*Aim of the task*
Of all the lines in the entries below, give again exactly those starting at the line containing "(173, 232) = (607, 306): purple" and ending at the line containing "(343, 329) = (358, 298): turquoise", both ends included, and no others.

== Working data ==

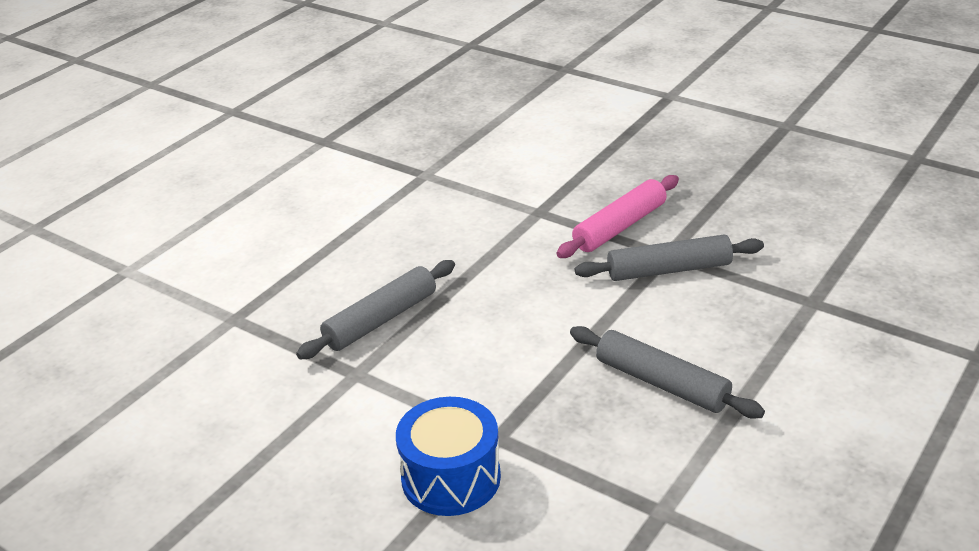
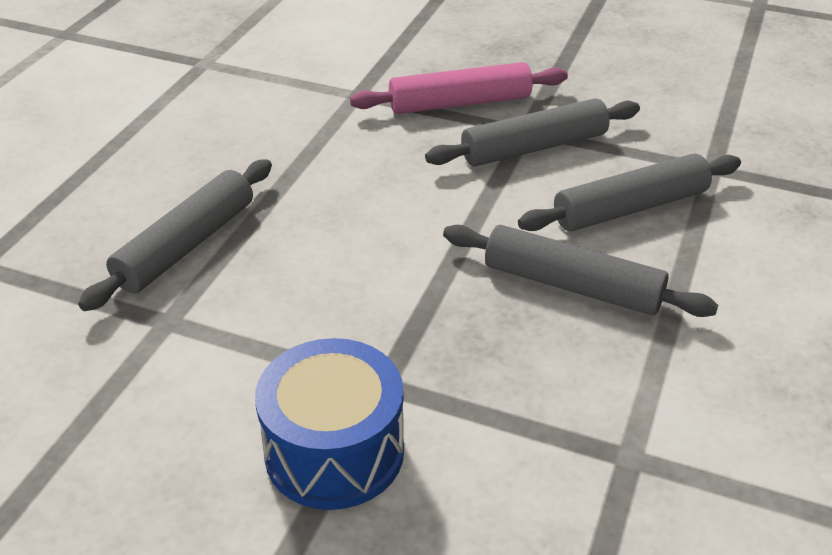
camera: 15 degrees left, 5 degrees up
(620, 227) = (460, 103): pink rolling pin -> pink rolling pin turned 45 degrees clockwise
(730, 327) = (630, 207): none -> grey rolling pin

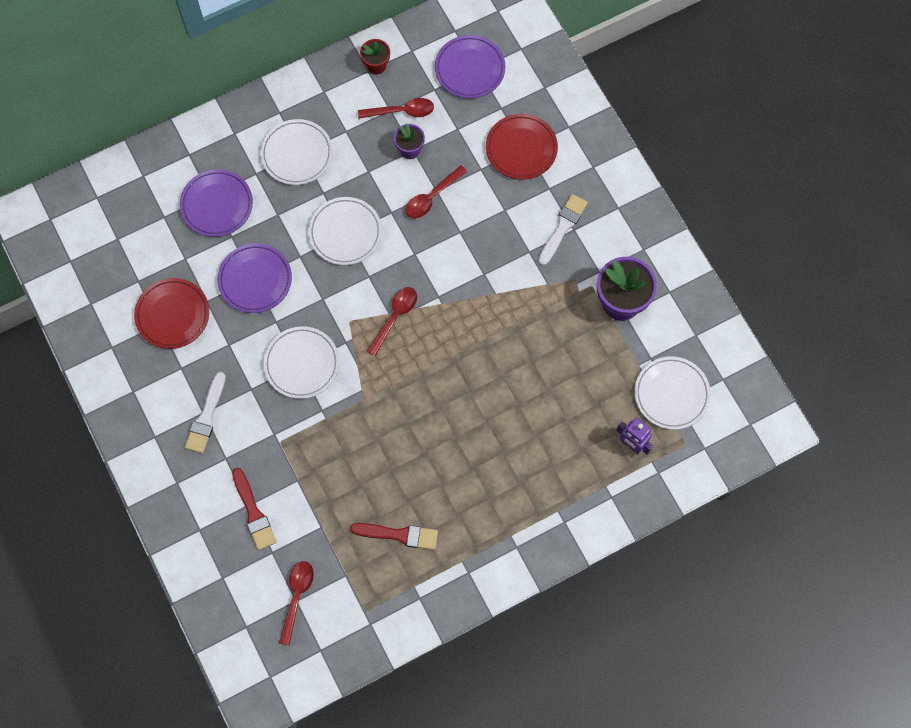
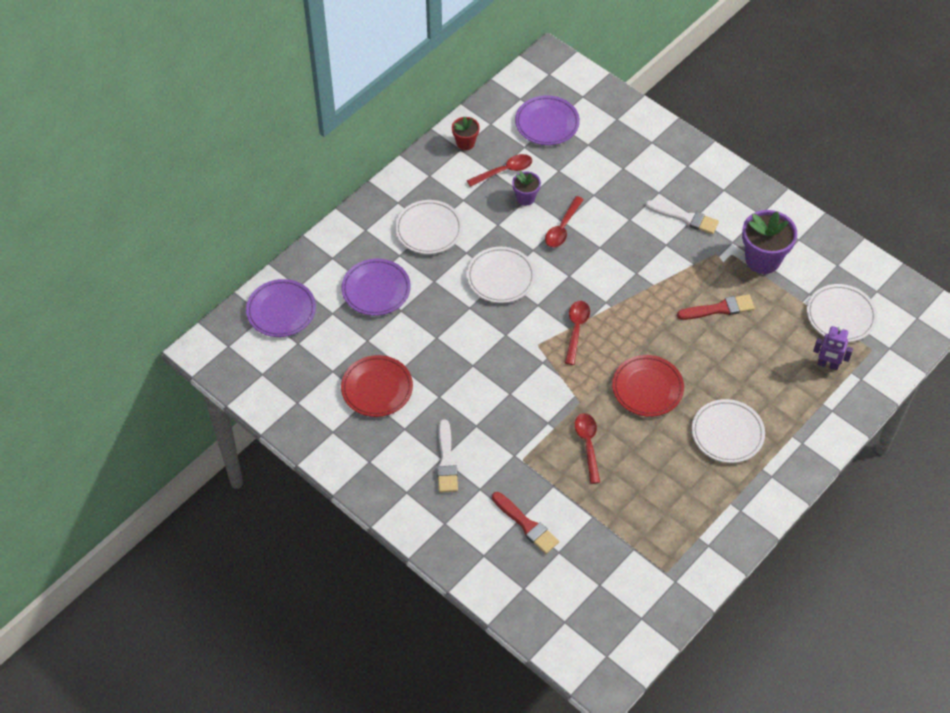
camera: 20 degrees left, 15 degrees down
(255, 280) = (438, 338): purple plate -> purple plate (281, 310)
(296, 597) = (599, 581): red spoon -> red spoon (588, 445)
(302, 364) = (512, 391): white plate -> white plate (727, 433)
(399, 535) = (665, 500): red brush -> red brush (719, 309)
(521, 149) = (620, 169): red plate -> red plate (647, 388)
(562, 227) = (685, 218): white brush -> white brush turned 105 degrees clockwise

===
== Working data ==

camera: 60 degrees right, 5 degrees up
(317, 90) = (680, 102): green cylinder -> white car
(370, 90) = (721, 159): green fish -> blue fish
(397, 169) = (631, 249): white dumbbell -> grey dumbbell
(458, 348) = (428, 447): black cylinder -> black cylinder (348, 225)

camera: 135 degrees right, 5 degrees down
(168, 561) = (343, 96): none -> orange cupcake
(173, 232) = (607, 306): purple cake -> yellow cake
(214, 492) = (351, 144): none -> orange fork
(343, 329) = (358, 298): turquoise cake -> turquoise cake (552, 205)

===
== Working data ==

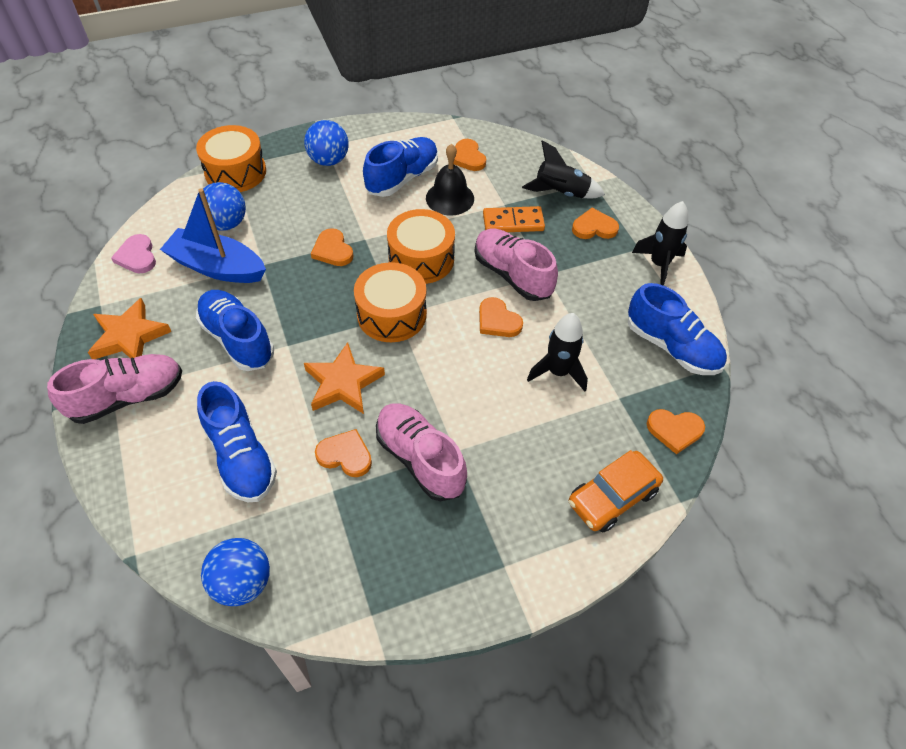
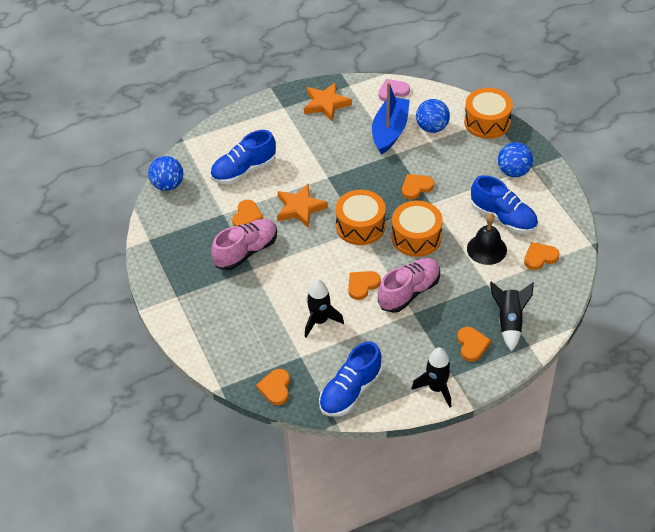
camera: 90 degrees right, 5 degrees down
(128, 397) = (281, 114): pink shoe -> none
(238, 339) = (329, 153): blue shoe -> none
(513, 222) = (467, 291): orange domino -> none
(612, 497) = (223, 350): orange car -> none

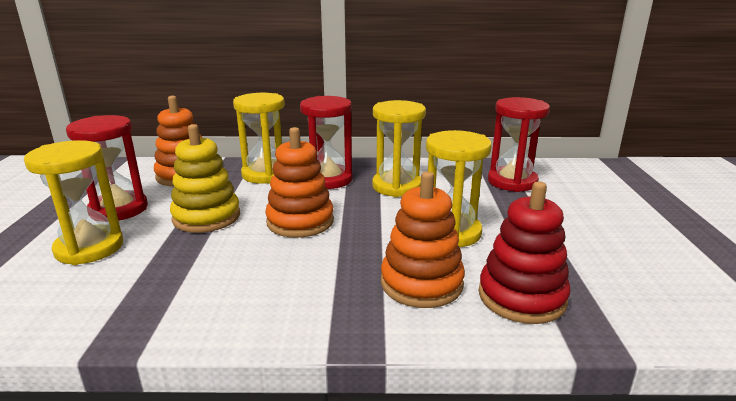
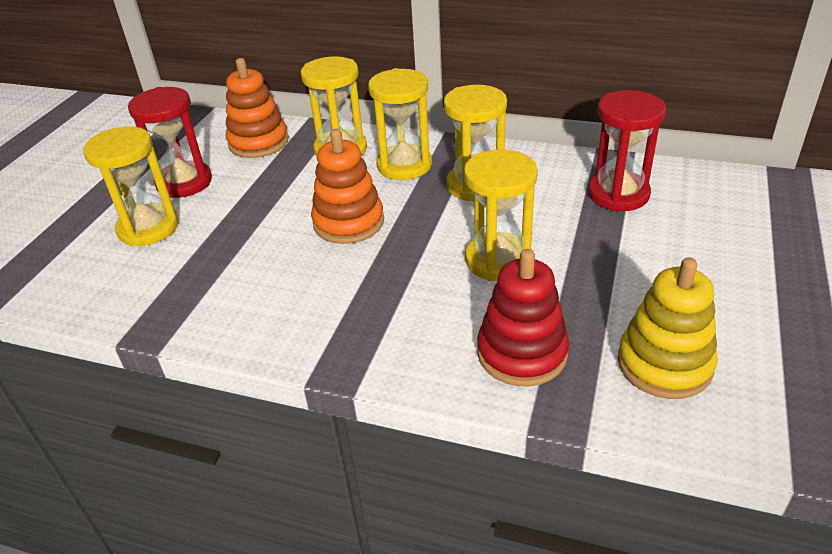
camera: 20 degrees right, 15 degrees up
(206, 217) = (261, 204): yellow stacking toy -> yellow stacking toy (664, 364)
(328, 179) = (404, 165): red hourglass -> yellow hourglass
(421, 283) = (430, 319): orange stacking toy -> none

===

*Response box*
(173, 232) = (607, 306): purple cake -> yellow cake
(214, 492) = (351, 144): none -> orange fork
(343, 329) = (358, 298): turquoise cake -> turquoise cake (552, 205)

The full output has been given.